## [Provided information]
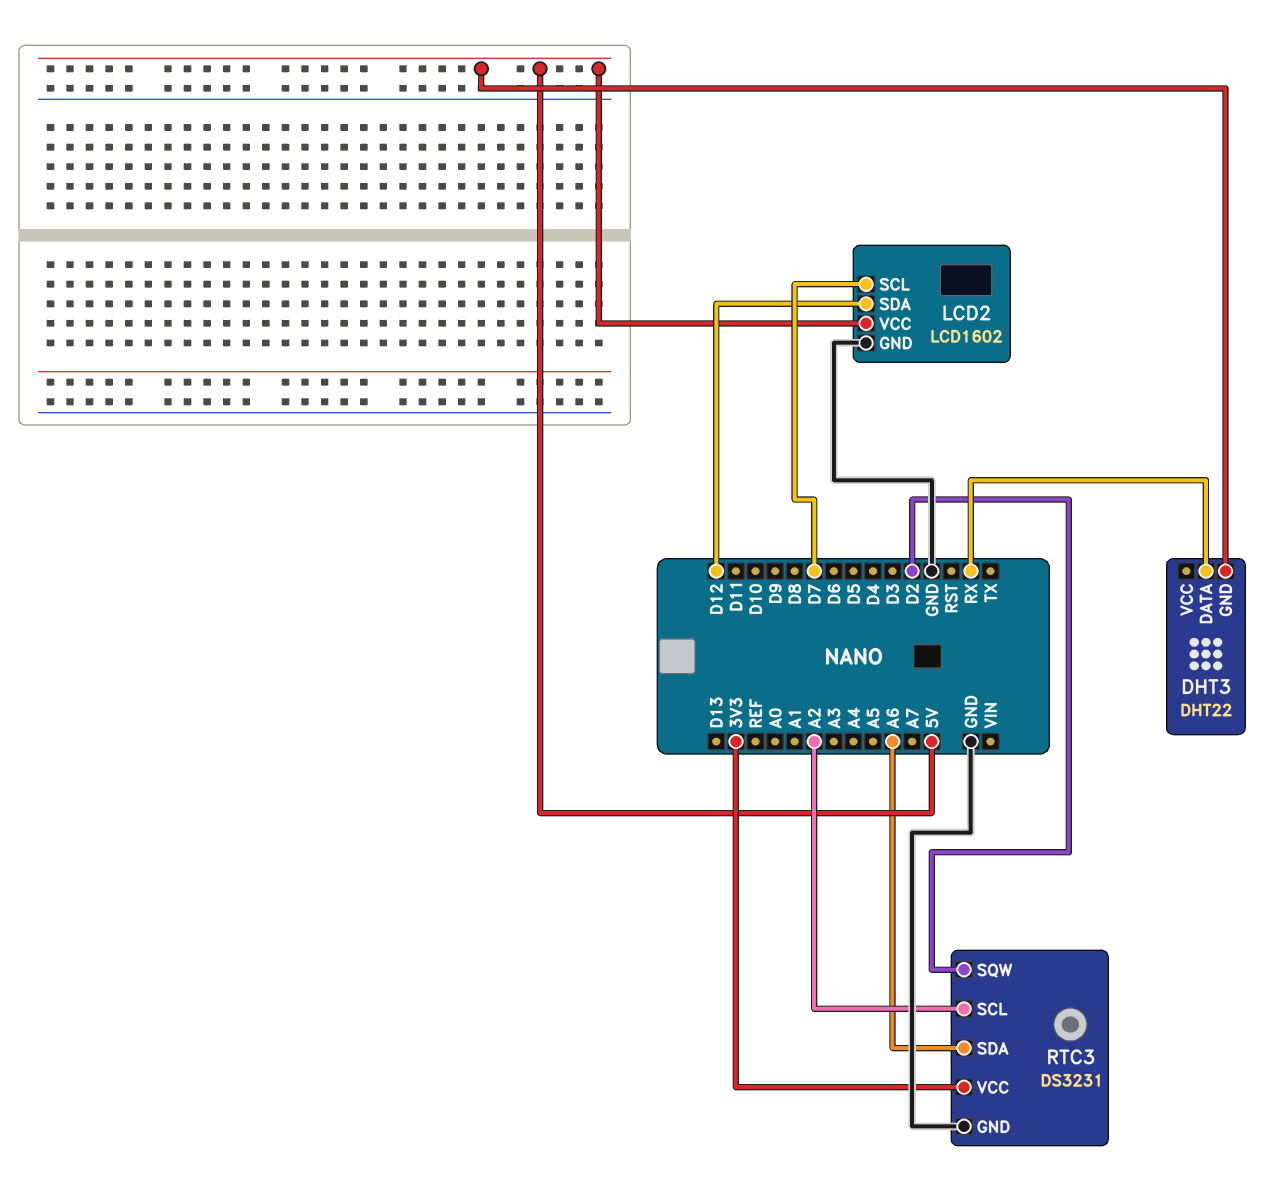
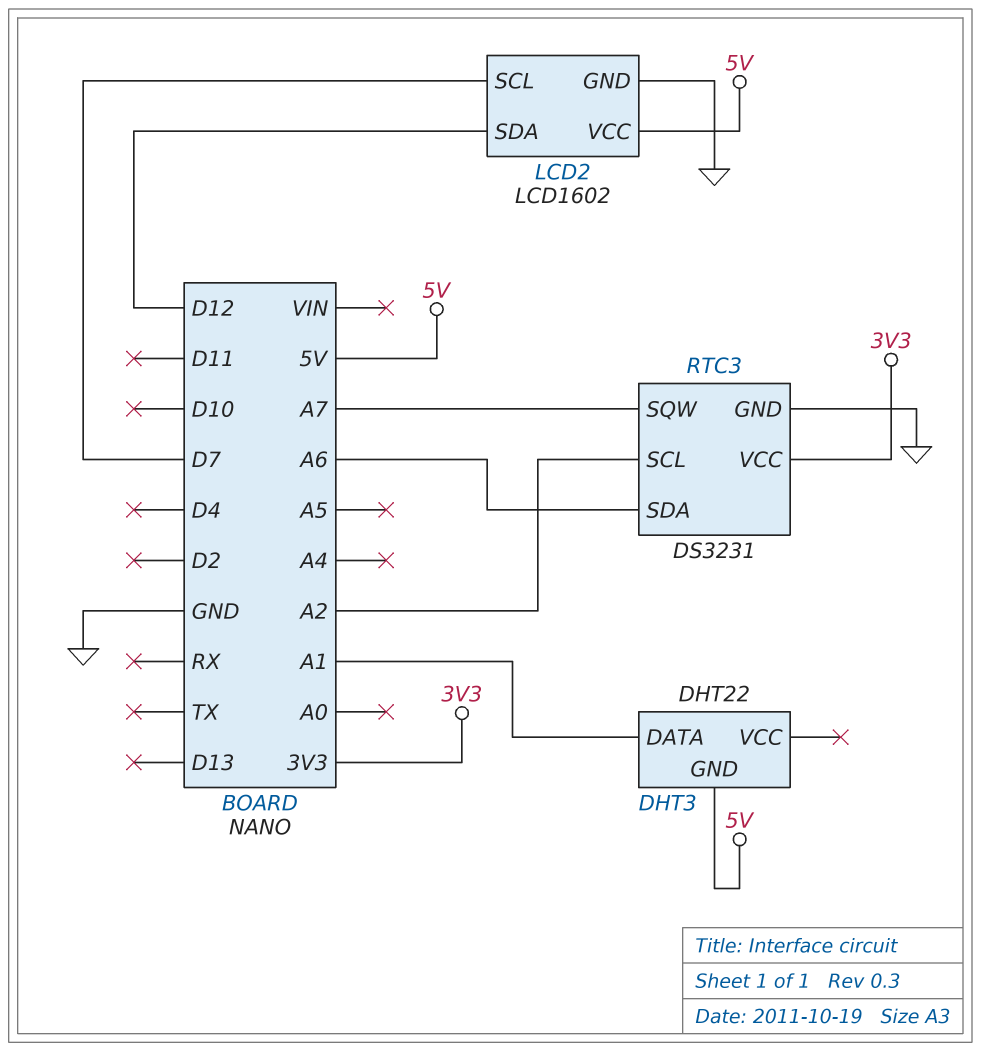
DHT3 pin DATA: RX -> A1
RTC3 pin SQW: D2 -> A7

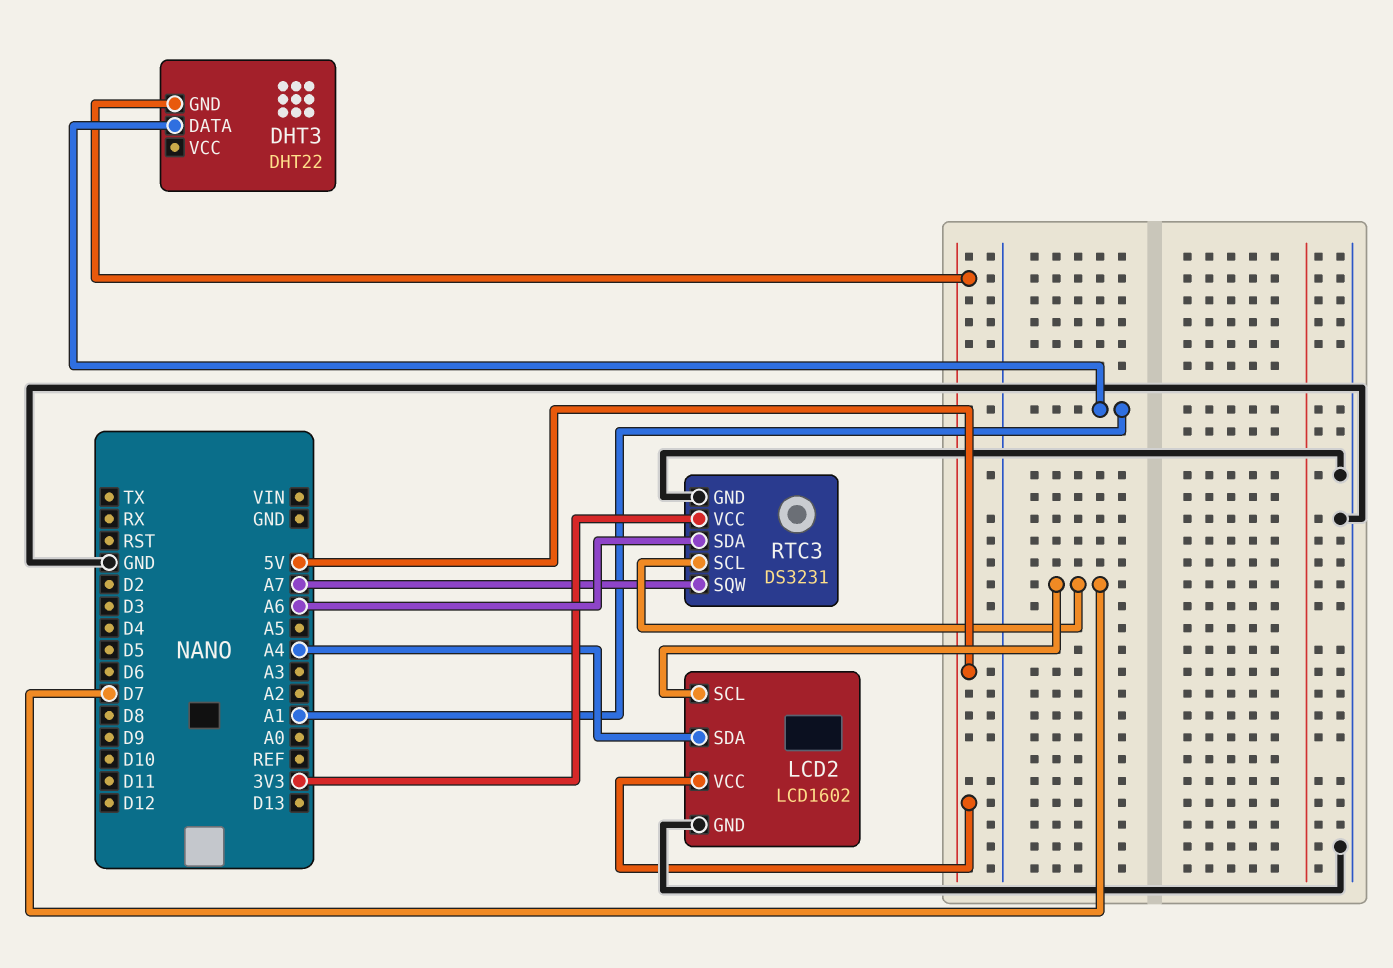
LCD2 pin SDA: D12 -> A4
RTC3 pin SCL: A2 -> D7

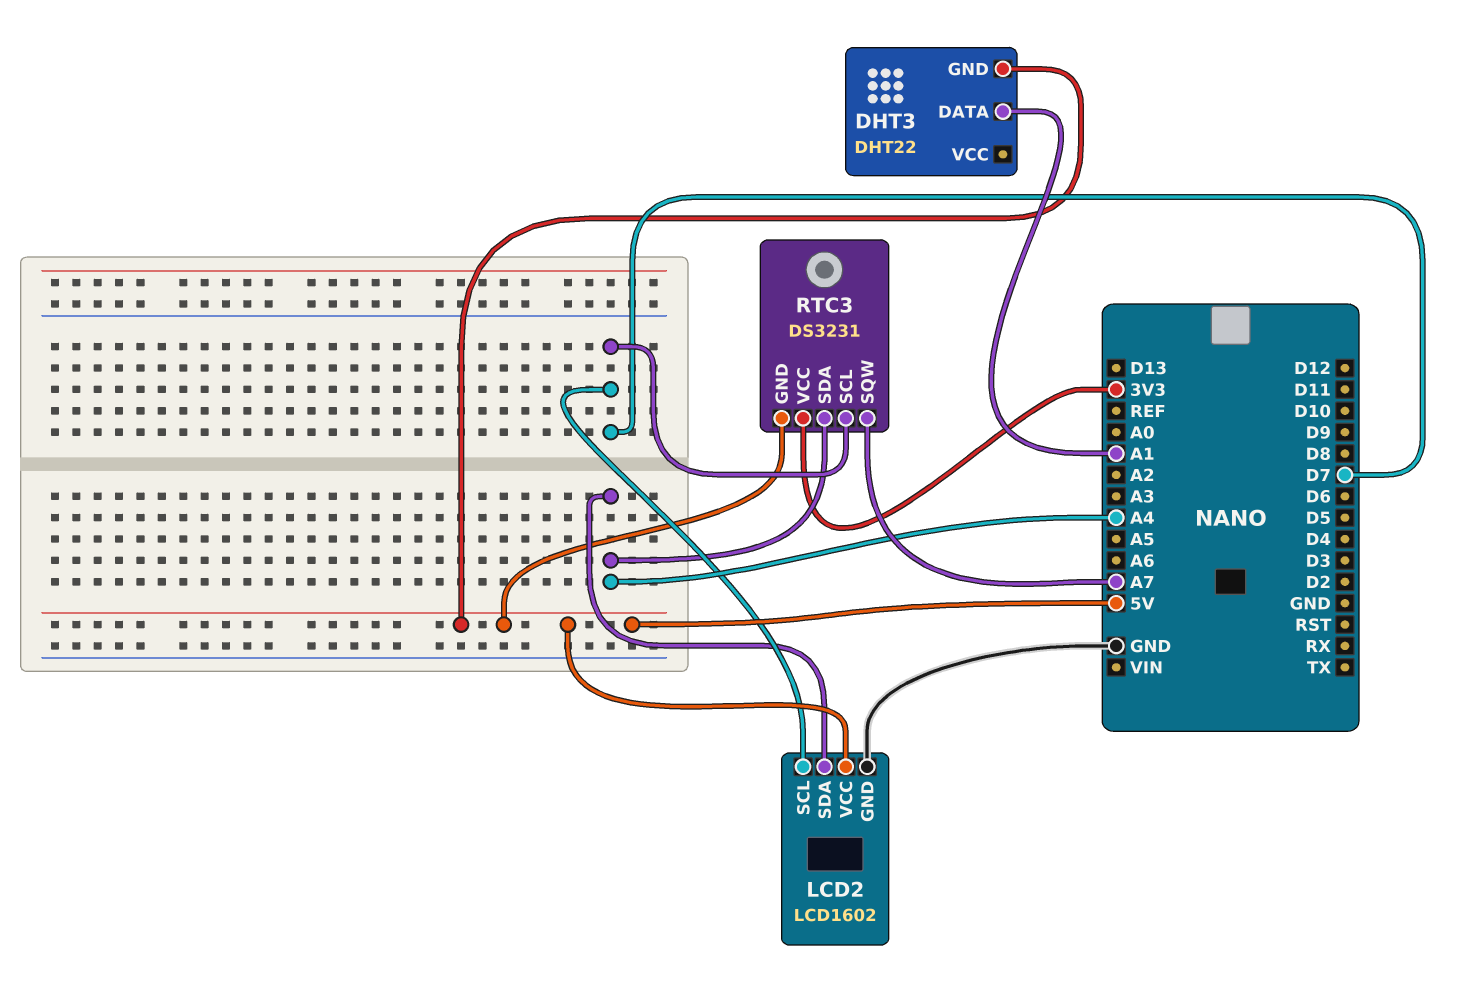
RTC3 pin GND: GND -> 5V
RTC3 pin SDA: A6 -> A4

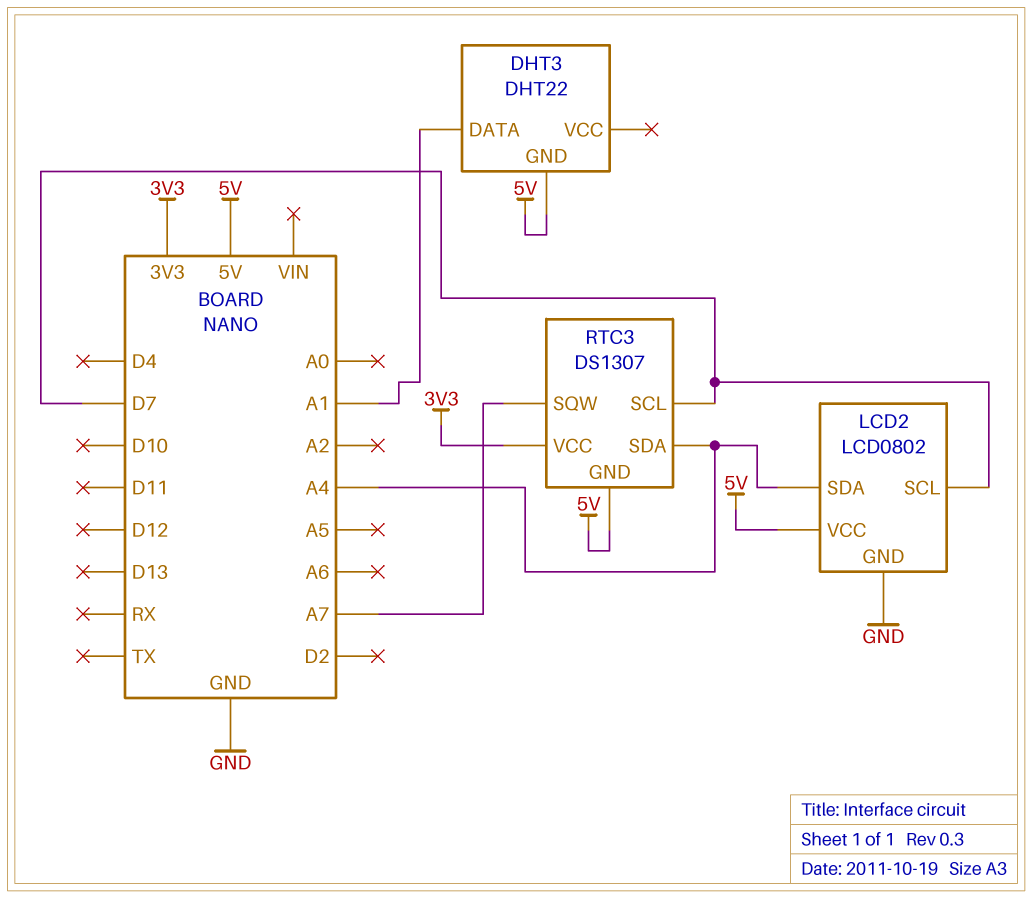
LCD2: LCD1602 -> LCD0802
RTC3: DS3231 -> DS1307

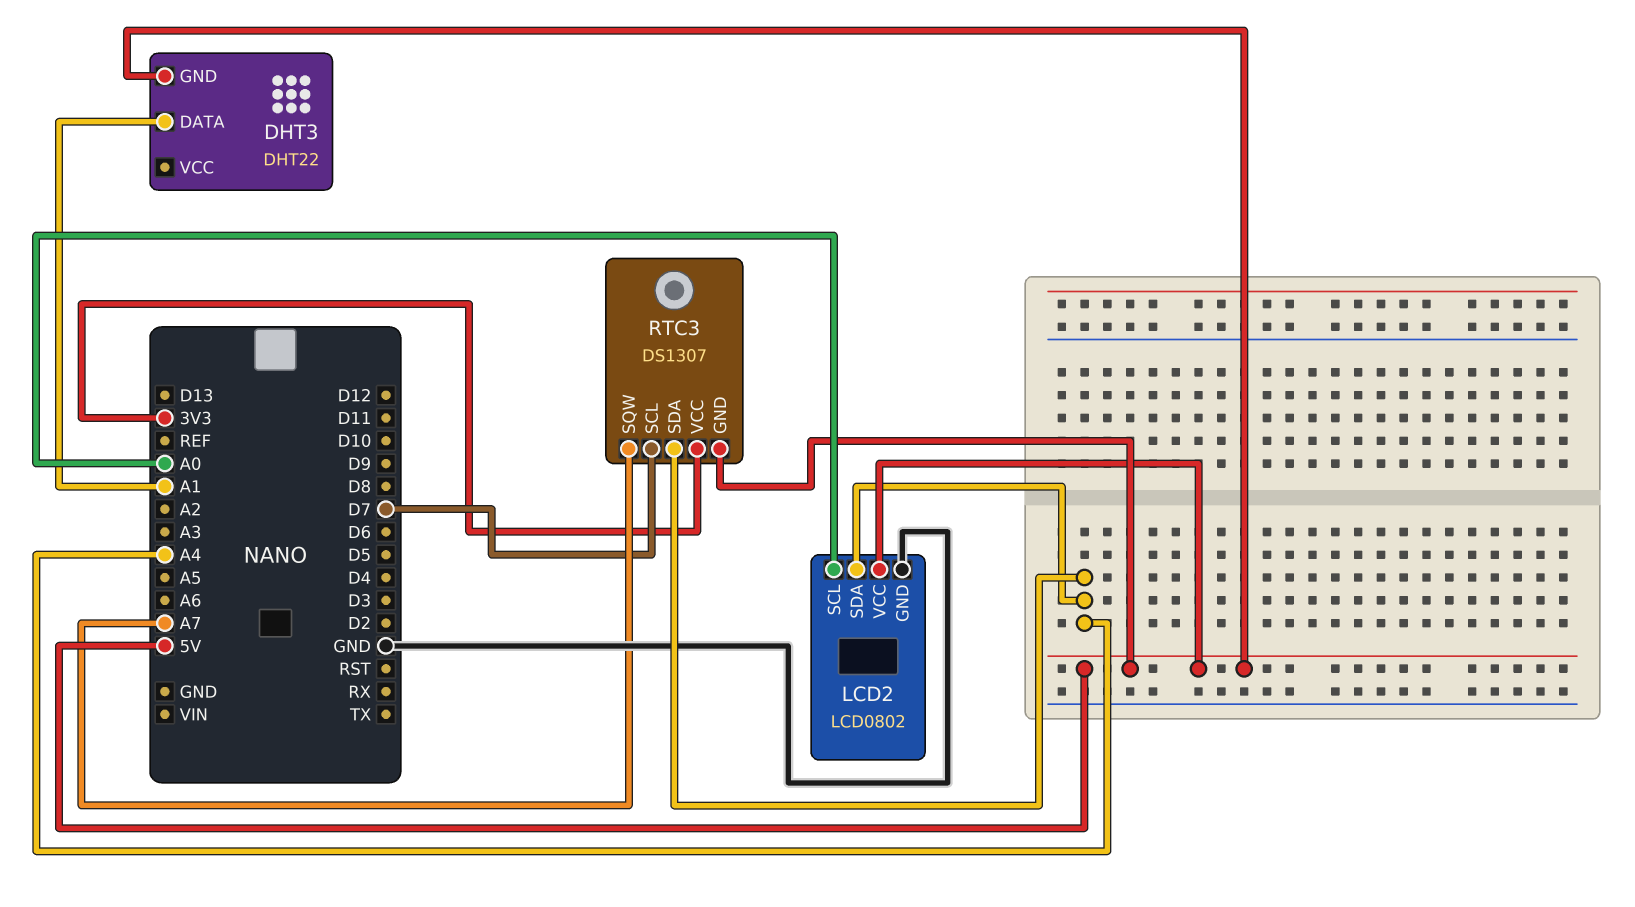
LCD2 pin SCL: D7 -> A0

## [Instructions for the task]
The expected result is every record above, word for word, with no pictures in it.

## [Output of the task]
DHT3 pin DATA: RX -> A1
RTC3 pin SQW: D2 -> A7

LCD2 pin SDA: D12 -> A4
RTC3 pin SCL: A2 -> D7

RTC3 pin GND: GND -> 5V
RTC3 pin SDA: A6 -> A4

LCD2: LCD1602 -> LCD0802
RTC3: DS3231 -> DS1307

LCD2 pin SCL: D7 -> A0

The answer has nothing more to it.